Record set:
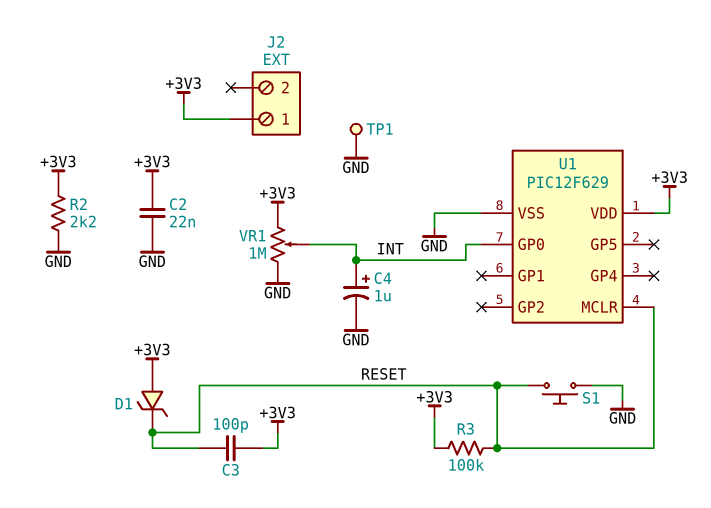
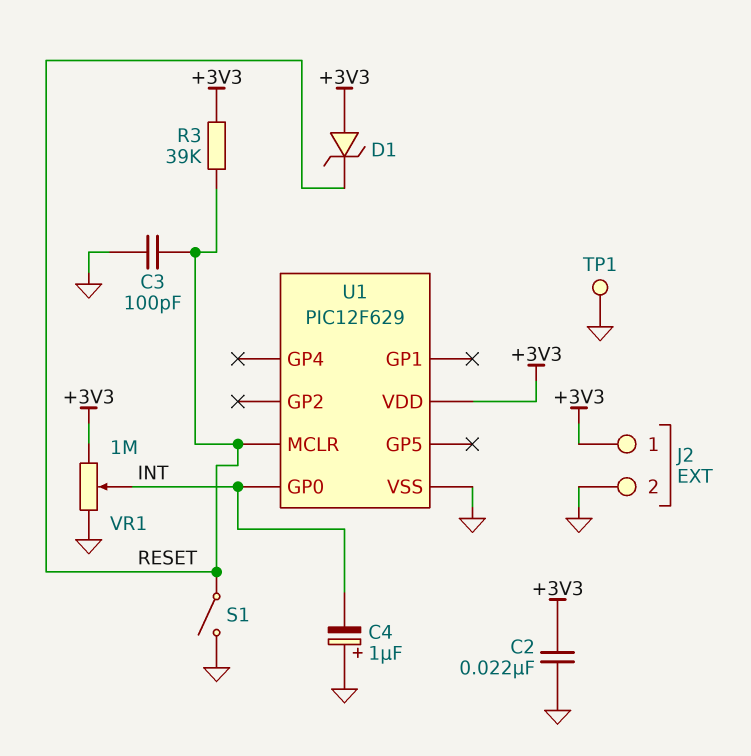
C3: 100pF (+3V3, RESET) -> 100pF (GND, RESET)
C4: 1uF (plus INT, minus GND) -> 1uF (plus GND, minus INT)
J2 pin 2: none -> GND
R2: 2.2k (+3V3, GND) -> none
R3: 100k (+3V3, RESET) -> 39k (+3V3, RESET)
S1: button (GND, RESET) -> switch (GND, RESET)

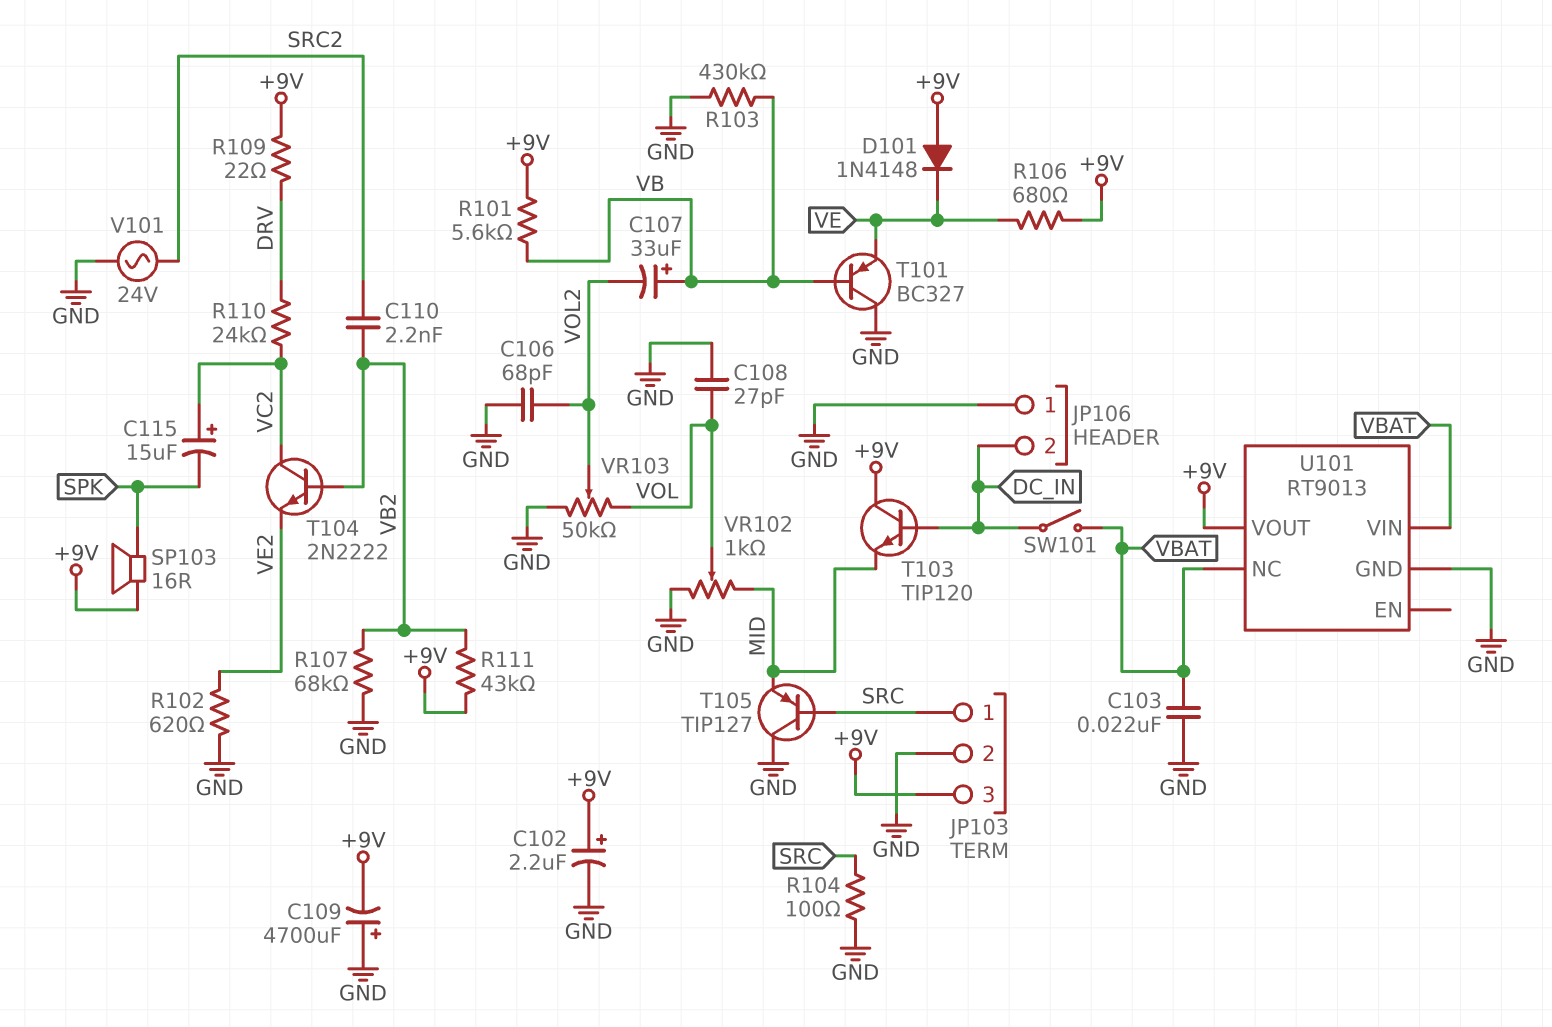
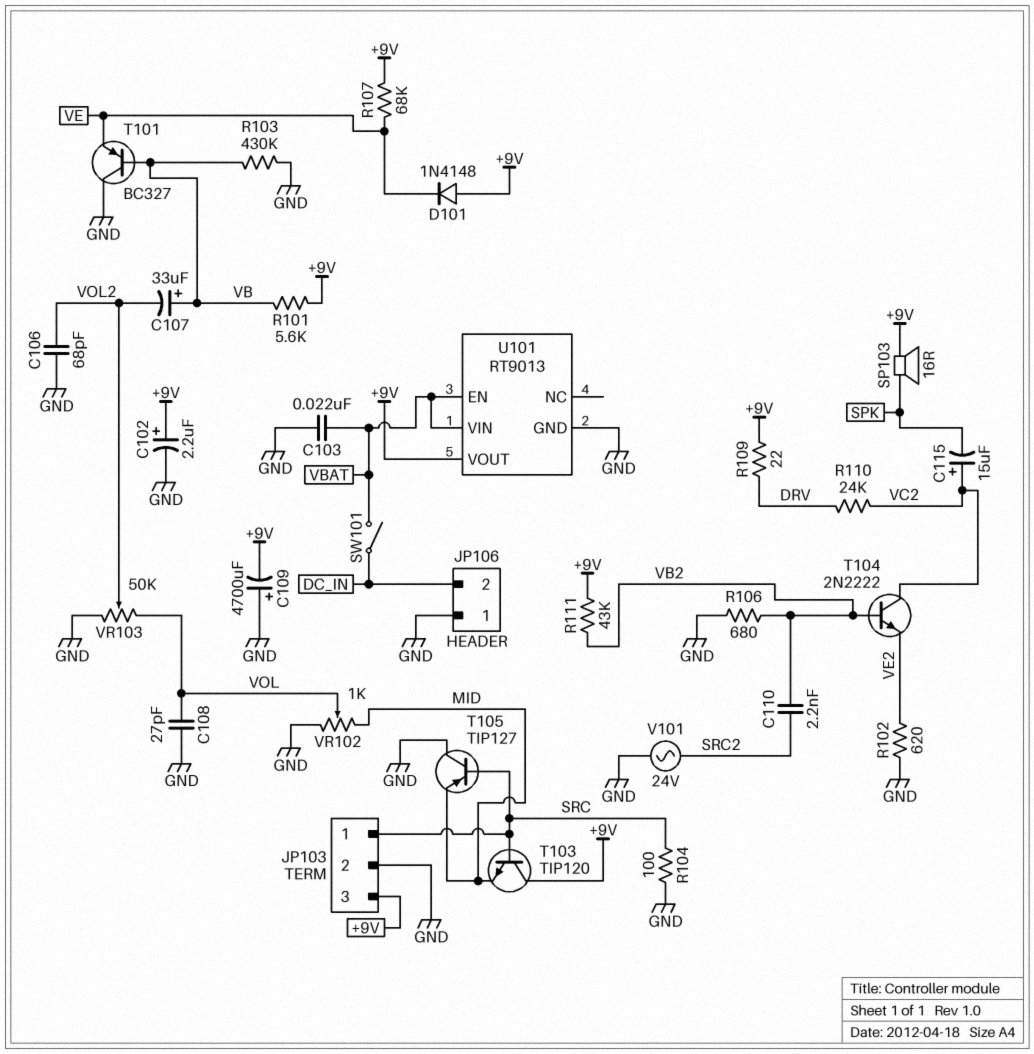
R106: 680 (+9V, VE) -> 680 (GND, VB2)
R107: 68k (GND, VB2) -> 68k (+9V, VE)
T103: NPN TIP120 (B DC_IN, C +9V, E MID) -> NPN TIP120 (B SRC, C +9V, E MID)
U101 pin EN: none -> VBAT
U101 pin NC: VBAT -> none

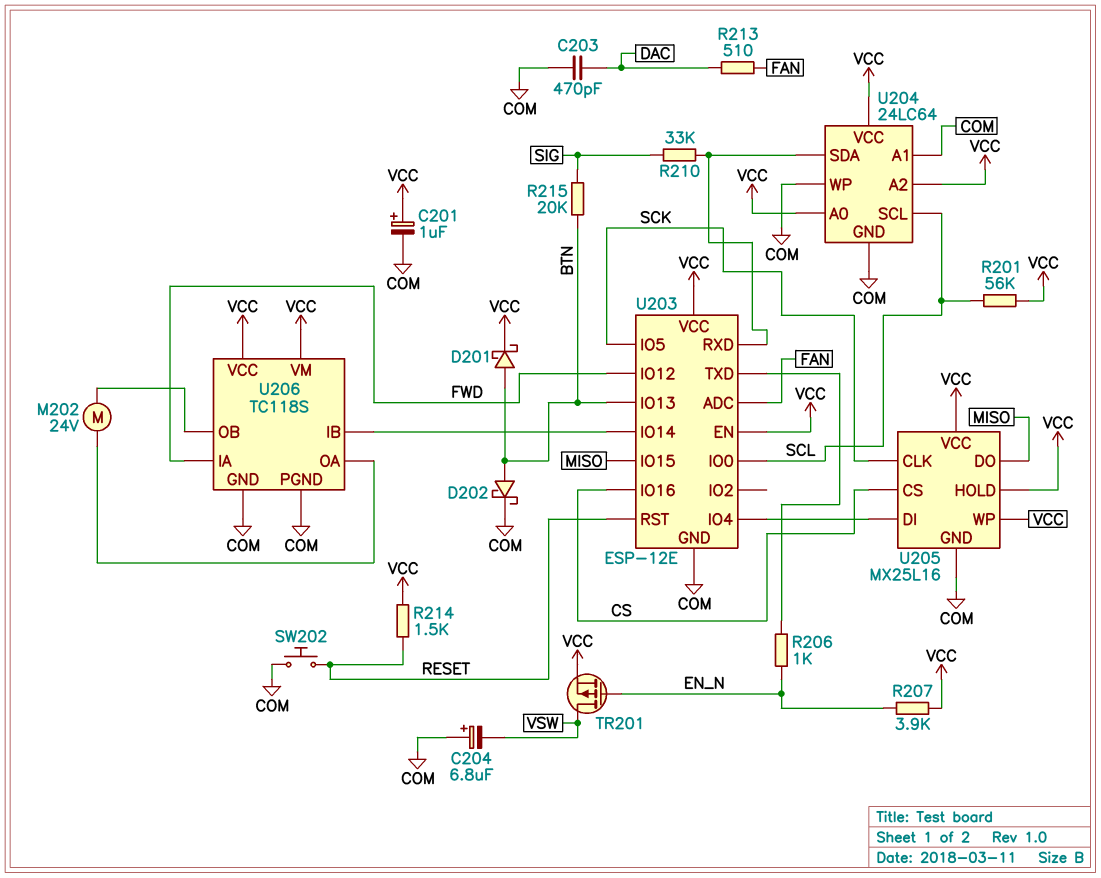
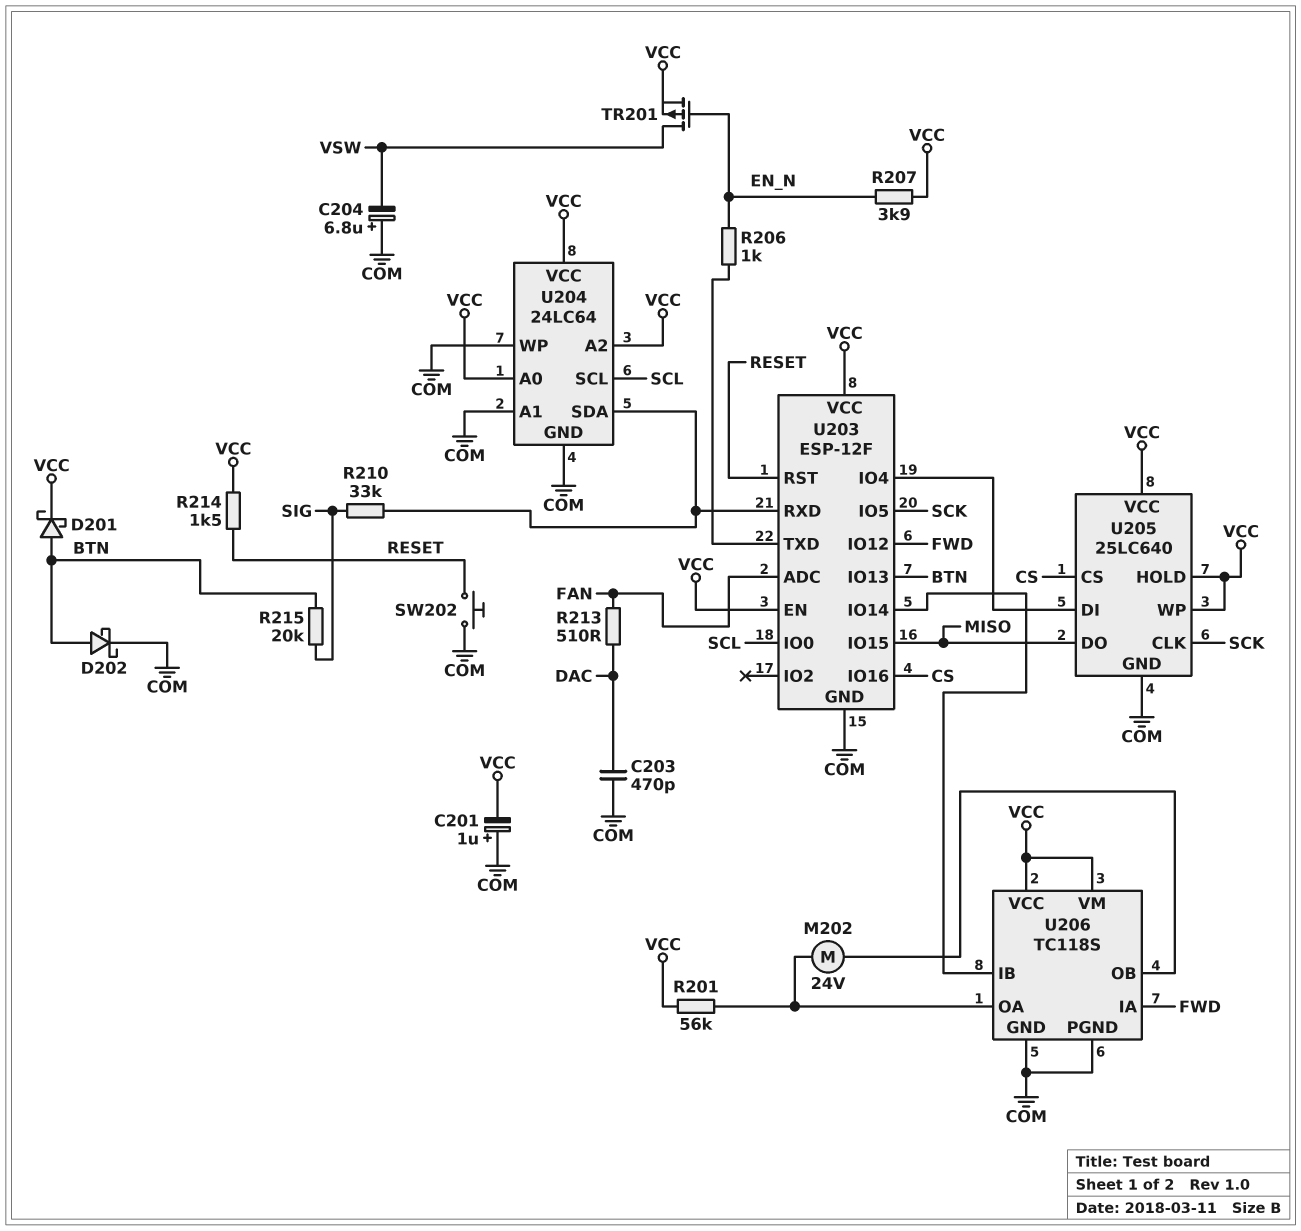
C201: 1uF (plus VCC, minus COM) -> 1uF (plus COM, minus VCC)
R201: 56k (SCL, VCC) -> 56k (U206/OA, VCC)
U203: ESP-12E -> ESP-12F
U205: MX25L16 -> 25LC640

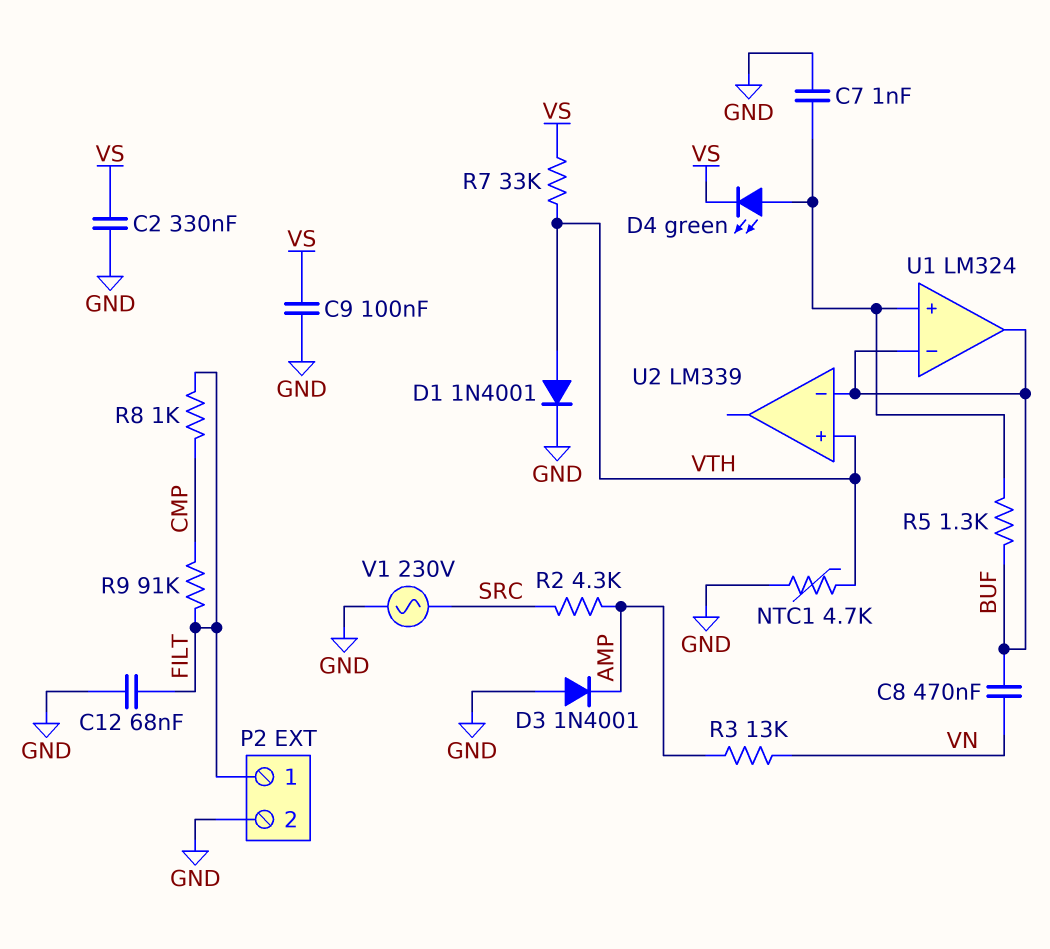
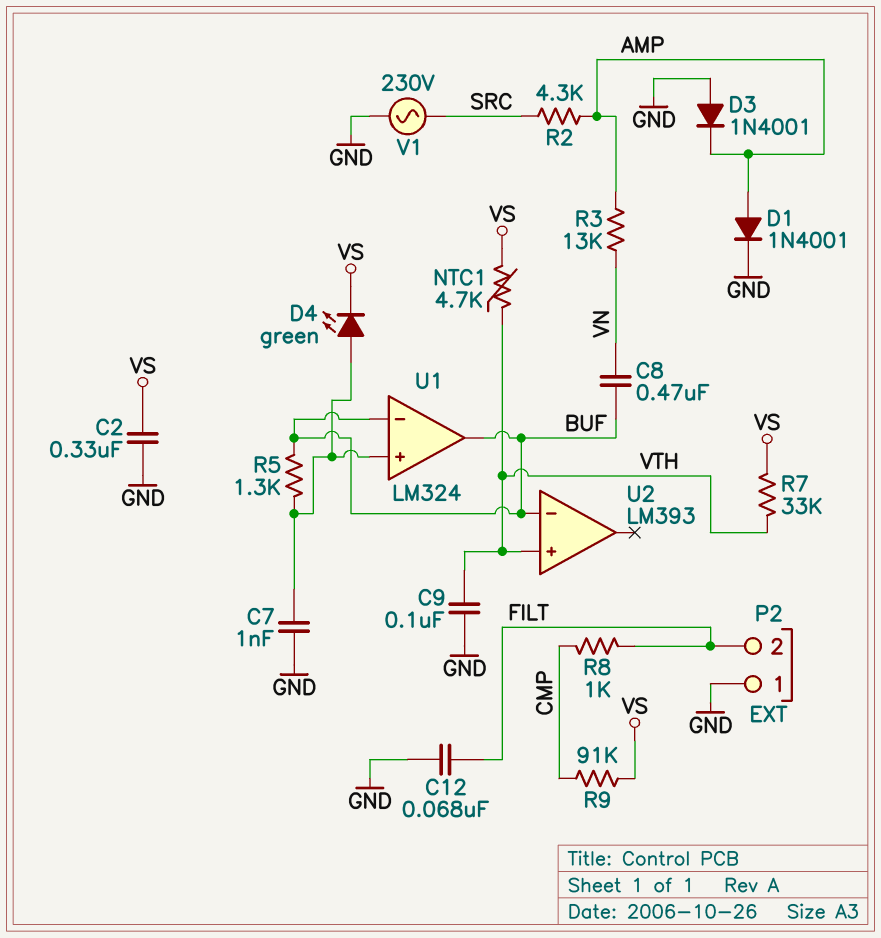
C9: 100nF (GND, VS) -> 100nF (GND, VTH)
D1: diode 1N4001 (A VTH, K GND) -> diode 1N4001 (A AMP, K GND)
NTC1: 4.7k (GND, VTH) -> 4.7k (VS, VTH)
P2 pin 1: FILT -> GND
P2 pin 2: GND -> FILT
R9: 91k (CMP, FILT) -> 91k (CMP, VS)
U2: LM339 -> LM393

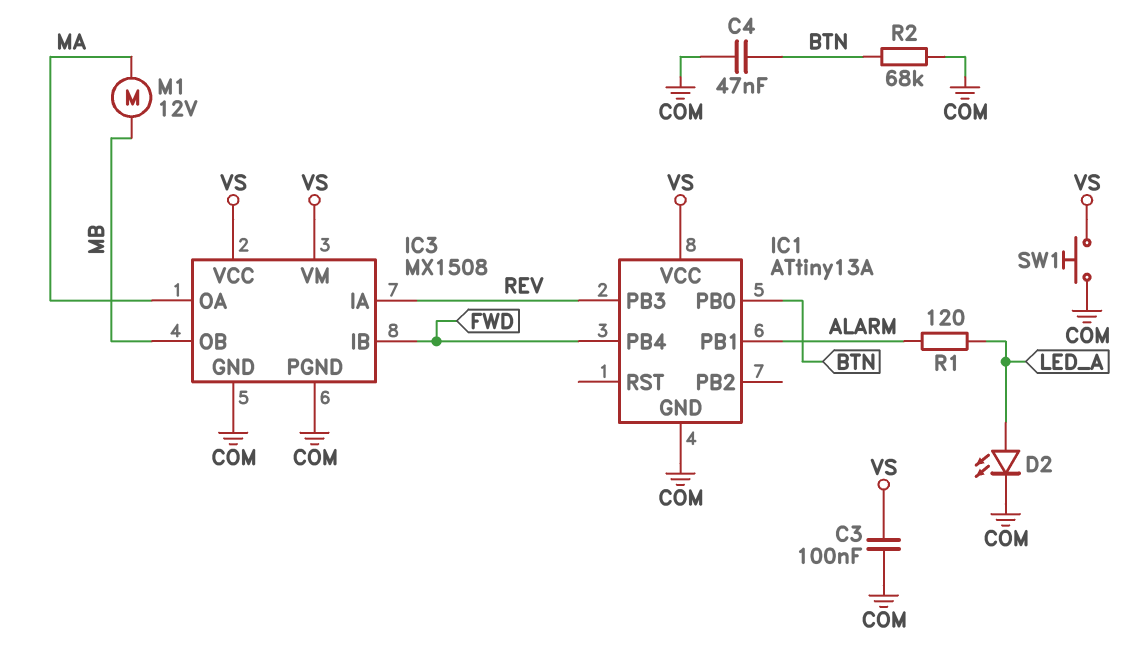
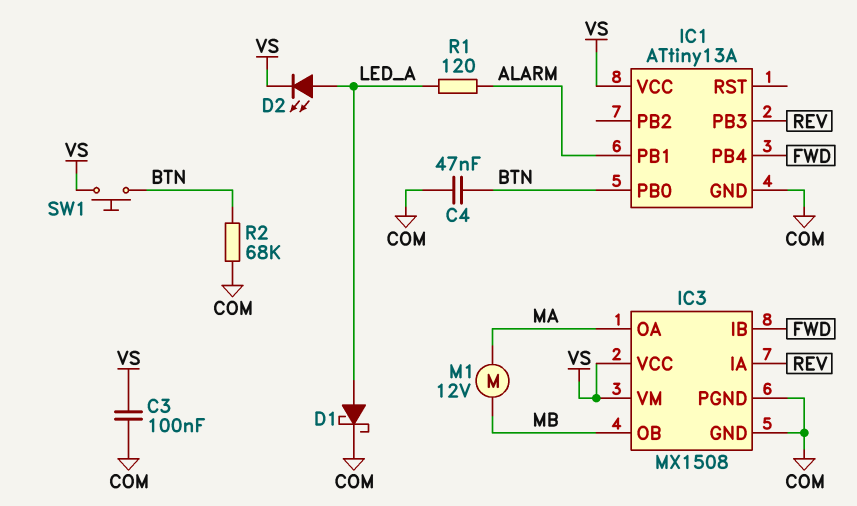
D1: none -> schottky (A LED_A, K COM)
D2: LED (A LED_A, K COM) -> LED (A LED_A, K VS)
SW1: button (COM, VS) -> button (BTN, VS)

Assignment: Wherever the string "FILT" appears in the records above, copy the line it sits in.

Solution to the exercise:
P2 pin 1: FILT -> GND
P2 pin 2: GND -> FILT
R9: 91k (CMP, FILT) -> 91k (CMP, VS)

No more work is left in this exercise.